- [Assigned task]: Each of the following records is to be output exactly.

Saved data entries
★ ★ ★ ★ ★ ★ ★

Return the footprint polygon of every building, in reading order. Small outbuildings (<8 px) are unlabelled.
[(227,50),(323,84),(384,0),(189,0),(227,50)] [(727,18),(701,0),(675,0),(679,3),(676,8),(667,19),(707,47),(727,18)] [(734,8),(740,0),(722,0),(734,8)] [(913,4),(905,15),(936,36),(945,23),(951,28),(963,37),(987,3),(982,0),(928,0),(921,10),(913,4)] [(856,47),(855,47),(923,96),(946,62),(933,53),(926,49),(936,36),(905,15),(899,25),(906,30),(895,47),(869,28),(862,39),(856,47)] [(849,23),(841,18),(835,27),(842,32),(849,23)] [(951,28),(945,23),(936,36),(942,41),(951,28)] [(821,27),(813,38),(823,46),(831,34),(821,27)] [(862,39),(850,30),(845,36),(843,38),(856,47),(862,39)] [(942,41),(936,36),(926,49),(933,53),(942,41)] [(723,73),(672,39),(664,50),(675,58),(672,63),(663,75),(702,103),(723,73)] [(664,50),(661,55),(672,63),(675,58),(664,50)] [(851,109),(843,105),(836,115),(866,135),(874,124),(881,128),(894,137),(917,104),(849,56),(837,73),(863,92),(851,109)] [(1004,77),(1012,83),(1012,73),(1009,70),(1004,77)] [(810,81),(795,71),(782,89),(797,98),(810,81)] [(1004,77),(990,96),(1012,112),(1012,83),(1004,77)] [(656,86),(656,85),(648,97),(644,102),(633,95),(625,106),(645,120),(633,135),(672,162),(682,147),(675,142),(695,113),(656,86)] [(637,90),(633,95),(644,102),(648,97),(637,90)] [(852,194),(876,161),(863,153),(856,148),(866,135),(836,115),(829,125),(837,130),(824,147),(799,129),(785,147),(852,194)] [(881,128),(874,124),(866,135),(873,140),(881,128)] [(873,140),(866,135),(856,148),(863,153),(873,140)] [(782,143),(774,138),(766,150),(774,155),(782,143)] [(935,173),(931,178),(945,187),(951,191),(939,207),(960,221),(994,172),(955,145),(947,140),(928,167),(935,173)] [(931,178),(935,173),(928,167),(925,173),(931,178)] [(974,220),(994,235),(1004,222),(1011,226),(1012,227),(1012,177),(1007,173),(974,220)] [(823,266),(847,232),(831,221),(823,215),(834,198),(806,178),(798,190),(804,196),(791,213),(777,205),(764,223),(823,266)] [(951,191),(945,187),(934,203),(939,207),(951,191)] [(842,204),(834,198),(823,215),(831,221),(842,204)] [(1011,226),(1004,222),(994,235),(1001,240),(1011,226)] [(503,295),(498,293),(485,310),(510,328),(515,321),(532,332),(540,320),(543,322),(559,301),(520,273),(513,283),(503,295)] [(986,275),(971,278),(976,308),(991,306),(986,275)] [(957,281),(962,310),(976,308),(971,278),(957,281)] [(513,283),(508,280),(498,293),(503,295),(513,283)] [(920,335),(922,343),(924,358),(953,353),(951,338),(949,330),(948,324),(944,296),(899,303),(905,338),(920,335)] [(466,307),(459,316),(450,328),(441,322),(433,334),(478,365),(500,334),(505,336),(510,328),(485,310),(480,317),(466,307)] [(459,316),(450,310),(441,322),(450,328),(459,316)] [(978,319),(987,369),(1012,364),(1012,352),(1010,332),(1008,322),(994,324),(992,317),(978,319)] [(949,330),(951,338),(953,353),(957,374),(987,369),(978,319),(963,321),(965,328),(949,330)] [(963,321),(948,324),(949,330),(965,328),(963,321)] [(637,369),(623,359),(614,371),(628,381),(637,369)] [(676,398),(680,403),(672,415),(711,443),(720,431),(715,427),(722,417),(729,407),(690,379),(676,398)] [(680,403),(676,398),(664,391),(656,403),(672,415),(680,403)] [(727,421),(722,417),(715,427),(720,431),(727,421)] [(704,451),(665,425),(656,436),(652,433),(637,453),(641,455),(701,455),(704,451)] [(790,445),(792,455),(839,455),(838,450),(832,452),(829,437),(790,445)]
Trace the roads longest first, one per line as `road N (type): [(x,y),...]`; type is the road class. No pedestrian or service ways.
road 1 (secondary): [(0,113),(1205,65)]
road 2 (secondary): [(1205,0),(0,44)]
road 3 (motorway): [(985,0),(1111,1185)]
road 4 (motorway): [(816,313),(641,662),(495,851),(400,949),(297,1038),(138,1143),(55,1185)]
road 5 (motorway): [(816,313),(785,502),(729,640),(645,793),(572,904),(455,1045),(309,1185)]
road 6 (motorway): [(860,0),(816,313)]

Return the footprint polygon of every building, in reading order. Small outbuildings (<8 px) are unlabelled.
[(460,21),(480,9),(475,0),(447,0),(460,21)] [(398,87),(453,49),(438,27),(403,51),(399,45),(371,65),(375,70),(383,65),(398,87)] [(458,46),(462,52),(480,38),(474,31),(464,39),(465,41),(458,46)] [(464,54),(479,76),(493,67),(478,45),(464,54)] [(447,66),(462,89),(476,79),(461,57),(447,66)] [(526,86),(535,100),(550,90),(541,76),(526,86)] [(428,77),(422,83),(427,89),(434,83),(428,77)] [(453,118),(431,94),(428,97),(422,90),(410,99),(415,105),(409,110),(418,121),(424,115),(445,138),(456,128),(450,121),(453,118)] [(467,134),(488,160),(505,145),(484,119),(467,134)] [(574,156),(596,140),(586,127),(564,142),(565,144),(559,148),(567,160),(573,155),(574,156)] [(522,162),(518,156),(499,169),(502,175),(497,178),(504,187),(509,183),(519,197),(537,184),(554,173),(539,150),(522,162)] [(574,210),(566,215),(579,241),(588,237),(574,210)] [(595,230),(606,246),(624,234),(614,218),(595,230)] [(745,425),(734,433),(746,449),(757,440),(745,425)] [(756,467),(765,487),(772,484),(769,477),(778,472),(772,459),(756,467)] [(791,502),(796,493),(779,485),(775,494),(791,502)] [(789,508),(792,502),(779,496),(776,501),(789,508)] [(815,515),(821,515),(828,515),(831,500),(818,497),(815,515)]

★ ★ ★ ★ ★ ★ ★

- [Written solution]:
Return the footprint polygon of every building, in reading order. Small outbuildings (<8 px) are unlabelled.
[(227,50),(323,84),(384,0),(189,0),(227,50)] [(727,18),(701,0),(675,0),(679,3),(676,8),(667,19),(707,47),(727,18)] [(734,8),(740,0),(722,0),(734,8)] [(913,4),(905,15),(936,36),(945,23),(951,28),(963,37),(987,3),(982,0),(928,0),(921,10),(913,4)] [(856,47),(855,47),(923,96),(946,62),(933,53),(926,49),(936,36),(905,15),(899,25),(906,30),(895,47),(869,28),(862,39),(856,47)] [(849,23),(841,18),(835,27),(842,32),(849,23)] [(951,28),(945,23),(936,36),(942,41),(951,28)] [(821,27),(813,38),(823,46),(831,34),(821,27)] [(862,39),(850,30),(845,36),(843,38),(856,47),(862,39)] [(942,41),(936,36),(926,49),(933,53),(942,41)] [(723,73),(672,39),(664,50),(675,58),(672,63),(663,75),(702,103),(723,73)] [(664,50),(661,55),(672,63),(675,58),(664,50)] [(851,109),(843,105),(836,115),(866,135),(874,124),(881,128),(894,137),(917,104),(849,56),(837,73),(863,92),(851,109)] [(1004,77),(1012,83),(1012,73),(1009,70),(1004,77)] [(810,81),(795,71),(782,89),(797,98),(810,81)] [(1004,77),(990,96),(1012,112),(1012,83),(1004,77)] [(656,86),(656,85),(648,97),(644,102),(633,95),(625,106),(645,120),(633,135),(672,162),(682,147),(675,142),(695,113),(656,86)] [(637,90),(633,95),(644,102),(648,97),(637,90)] [(852,194),(876,161),(863,153),(856,148),(866,135),(836,115),(829,125),(837,130),(824,147),(799,129),(785,147),(852,194)] [(881,128),(874,124),(866,135),(873,140),(881,128)] [(873,140),(866,135),(856,148),(863,153),(873,140)] [(782,143),(774,138),(766,150),(774,155),(782,143)] [(935,173),(931,178),(945,187),(951,191),(939,207),(960,221),(994,172),(955,145),(947,140),(928,167),(935,173)] [(931,178),(935,173),(928,167),(925,173),(931,178)] [(974,220),(994,235),(1004,222),(1011,226),(1012,227),(1012,177),(1007,173),(974,220)] [(823,266),(847,232),(831,221),(823,215),(834,198),(806,178),(798,190),(804,196),(791,213),(777,205),(764,223),(823,266)] [(951,191),(945,187),(934,203),(939,207),(951,191)] [(842,204),(834,198),(823,215),(831,221),(842,204)] [(1011,226),(1004,222),(994,235),(1001,240),(1011,226)] [(503,295),(498,293),(485,310),(510,328),(515,321),(532,332),(540,320),(543,322),(559,301),(520,273),(513,283),(503,295)] [(986,275),(971,278),(976,308),(991,306),(986,275)] [(957,281),(962,310),(976,308),(971,278),(957,281)] [(513,283),(508,280),(498,293),(503,295),(513,283)] [(920,335),(922,343),(924,358),(953,353),(951,338),(949,330),(948,324),(944,296),(899,303),(905,338),(920,335)] [(466,307),(459,316),(450,328),(441,322),(433,334),(478,365),(500,334),(505,336),(510,328),(485,310),(480,317),(466,307)] [(459,316),(450,310),(441,322),(450,328),(459,316)] [(978,319),(987,369),(1012,364),(1012,352),(1010,332),(1008,322),(994,324),(992,317),(978,319)] [(949,330),(951,338),(953,353),(957,374),(987,369),(978,319),(963,321),(965,328),(949,330)] [(963,321),(948,324),(949,330),(965,328),(963,321)] [(637,369),(623,359),(614,371),(628,381),(637,369)] [(676,398),(680,403),(672,415),(711,443),(720,431),(715,427),(722,417),(729,407),(690,379),(676,398)] [(680,403),(676,398),(664,391),(656,403),(672,415),(680,403)] [(727,421),(722,417),(715,427),(720,431),(727,421)] [(704,451),(665,425),(656,436),(652,433),(637,453),(641,455),(701,455),(704,451)] [(790,445),(792,455),(839,455),(838,450),(832,452),(829,437),(790,445)]
Trace the roads longest first, one per line as `road N (type): [(x,y),...]`; type is the road class. No pedestrian or service ways.
road 1 (secondary): [(0,113),(1205,65)]
road 2 (secondary): [(1205,0),(0,44)]
road 3 (motorway): [(985,0),(1111,1185)]
road 4 (motorway): [(816,313),(641,662),(495,851),(400,949),(297,1038),(138,1143),(55,1185)]
road 5 (motorway): [(816,313),(785,502),(729,640),(645,793),(572,904),(455,1045),(309,1185)]
road 6 (motorway): [(860,0),(816,313)]

Return the footprint polygon of every building, in reading order. Small outbuildings (<8 px) are unlabelled.
[(460,21),(480,9),(475,0),(447,0),(460,21)] [(398,87),(453,49),(438,27),(403,51),(399,45),(371,65),(375,70),(383,65),(398,87)] [(458,46),(462,52),(480,38),(474,31),(464,39),(465,41),(458,46)] [(464,54),(479,76),(493,67),(478,45),(464,54)] [(447,66),(462,89),(476,79),(461,57),(447,66)] [(526,86),(535,100),(550,90),(541,76),(526,86)] [(428,77),(422,83),(427,89),(434,83),(428,77)] [(453,118),(431,94),(428,97),(422,90),(410,99),(415,105),(409,110),(418,121),(424,115),(445,138),(456,128),(450,121),(453,118)] [(467,134),(488,160),(505,145),(484,119),(467,134)] [(574,156),(596,140),(586,127),(564,142),(565,144),(559,148),(567,160),(573,155),(574,156)] [(522,162),(518,156),(499,169),(502,175),(497,178),(504,187),(509,183),(519,197),(537,184),(554,173),(539,150),(522,162)] [(574,210),(566,215),(579,241),(588,237),(574,210)] [(595,230),(606,246),(624,234),(614,218),(595,230)] [(745,425),(734,433),(746,449),(757,440),(745,425)] [(756,467),(765,487),(772,484),(769,477),(778,472),(772,459),(756,467)] [(791,502),(796,493),(779,485),(775,494),(791,502)] [(789,508),(792,502),(779,496),(776,501),(789,508)] [(815,515),(821,515),(828,515),(831,500),(818,497),(815,515)]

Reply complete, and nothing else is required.